* ACTIVITY: Locate the string "road" throughout the material and copy every line in which it occurs.
** DATA EXTRACTS follows **
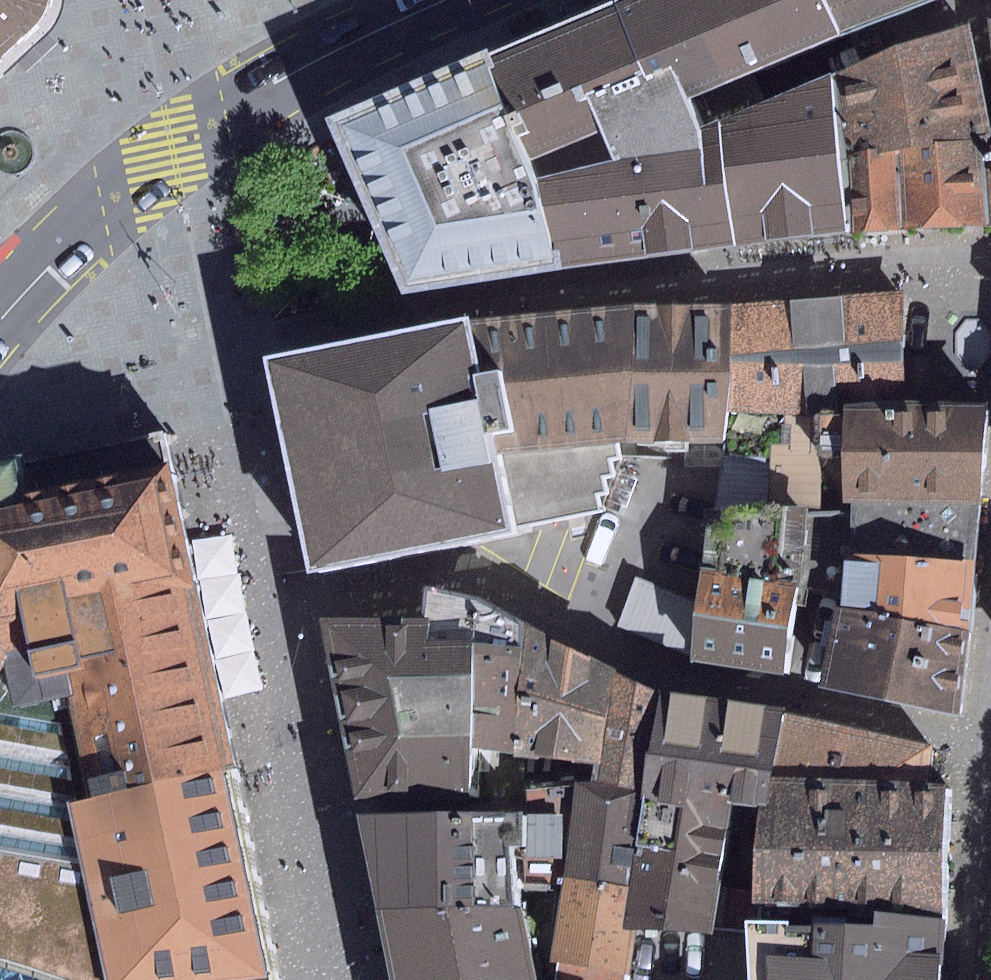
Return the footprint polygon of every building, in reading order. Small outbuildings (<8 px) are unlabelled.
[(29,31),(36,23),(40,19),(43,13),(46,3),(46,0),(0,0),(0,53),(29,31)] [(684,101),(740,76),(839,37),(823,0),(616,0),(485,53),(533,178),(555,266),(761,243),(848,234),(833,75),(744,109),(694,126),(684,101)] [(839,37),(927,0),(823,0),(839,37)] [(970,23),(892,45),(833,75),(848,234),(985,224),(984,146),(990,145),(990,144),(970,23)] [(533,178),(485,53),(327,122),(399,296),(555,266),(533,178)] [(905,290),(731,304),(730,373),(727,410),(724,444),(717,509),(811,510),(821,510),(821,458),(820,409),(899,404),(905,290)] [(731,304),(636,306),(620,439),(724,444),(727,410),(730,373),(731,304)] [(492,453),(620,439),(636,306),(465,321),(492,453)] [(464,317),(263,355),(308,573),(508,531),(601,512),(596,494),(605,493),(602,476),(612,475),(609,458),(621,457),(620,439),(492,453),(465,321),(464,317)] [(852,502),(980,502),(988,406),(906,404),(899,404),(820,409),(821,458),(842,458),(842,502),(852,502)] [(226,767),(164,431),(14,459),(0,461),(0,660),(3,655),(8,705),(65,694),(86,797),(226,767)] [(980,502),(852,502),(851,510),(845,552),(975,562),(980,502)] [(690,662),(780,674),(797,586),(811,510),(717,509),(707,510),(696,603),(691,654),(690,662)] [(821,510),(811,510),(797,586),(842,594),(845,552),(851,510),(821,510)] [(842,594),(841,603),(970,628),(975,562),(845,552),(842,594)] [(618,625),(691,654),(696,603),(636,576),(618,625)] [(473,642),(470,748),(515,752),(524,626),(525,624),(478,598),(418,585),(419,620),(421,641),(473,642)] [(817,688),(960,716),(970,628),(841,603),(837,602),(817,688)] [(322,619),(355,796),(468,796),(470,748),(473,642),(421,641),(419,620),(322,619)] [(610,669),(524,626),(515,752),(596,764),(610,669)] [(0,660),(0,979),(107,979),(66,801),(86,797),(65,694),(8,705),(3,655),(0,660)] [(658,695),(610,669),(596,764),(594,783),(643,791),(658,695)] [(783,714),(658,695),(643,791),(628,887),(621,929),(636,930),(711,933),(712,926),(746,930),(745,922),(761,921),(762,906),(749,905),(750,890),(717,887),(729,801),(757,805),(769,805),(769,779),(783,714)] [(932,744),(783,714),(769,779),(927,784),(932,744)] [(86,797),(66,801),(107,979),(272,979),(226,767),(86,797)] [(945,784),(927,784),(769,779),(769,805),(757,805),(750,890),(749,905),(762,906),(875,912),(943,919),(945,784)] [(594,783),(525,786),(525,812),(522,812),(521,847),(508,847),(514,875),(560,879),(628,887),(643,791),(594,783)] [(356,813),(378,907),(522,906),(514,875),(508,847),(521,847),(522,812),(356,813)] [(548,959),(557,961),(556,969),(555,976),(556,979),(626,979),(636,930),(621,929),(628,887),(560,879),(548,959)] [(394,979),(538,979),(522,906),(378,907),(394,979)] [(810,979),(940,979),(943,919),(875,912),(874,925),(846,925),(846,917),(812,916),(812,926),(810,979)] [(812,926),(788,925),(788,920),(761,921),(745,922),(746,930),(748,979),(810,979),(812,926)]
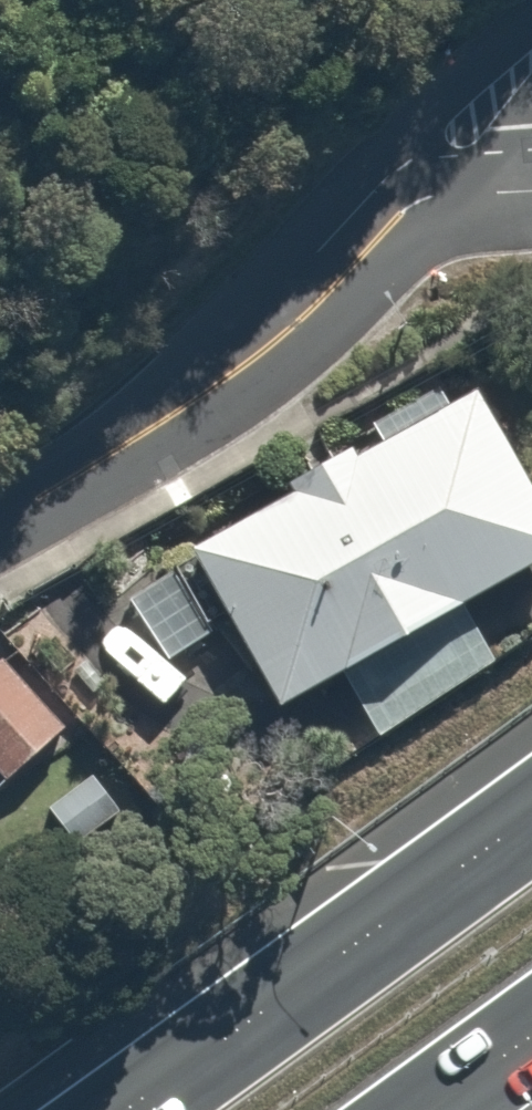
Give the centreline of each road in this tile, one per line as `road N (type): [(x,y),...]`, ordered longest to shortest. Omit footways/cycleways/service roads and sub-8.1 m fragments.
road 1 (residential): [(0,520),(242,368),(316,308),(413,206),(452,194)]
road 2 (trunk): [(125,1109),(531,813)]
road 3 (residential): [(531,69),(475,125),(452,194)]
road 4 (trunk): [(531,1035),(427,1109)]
** End of DATA EXTRACTS **
** DATA EXTRACTS follows **
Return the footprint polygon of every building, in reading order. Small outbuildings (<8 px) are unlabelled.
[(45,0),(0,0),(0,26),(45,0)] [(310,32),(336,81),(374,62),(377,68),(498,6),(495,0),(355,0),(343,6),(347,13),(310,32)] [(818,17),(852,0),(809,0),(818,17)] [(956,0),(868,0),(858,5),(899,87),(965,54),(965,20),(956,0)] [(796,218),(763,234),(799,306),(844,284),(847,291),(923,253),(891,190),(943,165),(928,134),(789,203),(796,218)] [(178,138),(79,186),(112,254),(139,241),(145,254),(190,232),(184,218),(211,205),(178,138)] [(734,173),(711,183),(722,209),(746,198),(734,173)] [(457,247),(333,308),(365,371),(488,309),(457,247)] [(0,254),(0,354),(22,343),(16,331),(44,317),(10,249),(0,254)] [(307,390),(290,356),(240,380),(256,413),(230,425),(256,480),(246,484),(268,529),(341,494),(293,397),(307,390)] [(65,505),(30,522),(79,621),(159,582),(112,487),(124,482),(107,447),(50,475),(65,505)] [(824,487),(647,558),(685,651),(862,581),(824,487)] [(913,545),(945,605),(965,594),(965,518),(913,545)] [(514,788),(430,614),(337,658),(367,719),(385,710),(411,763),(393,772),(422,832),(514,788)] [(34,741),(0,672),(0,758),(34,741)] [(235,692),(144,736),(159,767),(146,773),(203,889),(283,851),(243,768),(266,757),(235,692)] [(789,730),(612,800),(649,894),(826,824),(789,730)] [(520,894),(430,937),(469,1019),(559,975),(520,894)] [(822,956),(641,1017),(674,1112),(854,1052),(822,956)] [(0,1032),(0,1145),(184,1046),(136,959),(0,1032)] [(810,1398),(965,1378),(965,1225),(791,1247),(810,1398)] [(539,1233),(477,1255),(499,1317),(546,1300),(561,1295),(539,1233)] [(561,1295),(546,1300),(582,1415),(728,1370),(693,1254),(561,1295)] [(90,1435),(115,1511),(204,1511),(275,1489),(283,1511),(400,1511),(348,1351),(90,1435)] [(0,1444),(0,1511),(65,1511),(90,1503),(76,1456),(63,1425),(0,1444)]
** End of DATA EXTRACTS **
* OUTPUT:
Give the centreline of each road in this tile, one per line as `road N (type): [(x,y),...]`, ordered longest to shortest. Omit footways/cycleways/service roads and sub-8.1 m fragments.
road 1 (residential): [(0,520),(242,368),(316,308),(413,206),(452,194)]
road 2 (trunk): [(125,1109),(531,813)]
road 3 (residential): [(531,69),(475,125),(452,194)]
road 4 (trunk): [(531,1035),(427,1109)]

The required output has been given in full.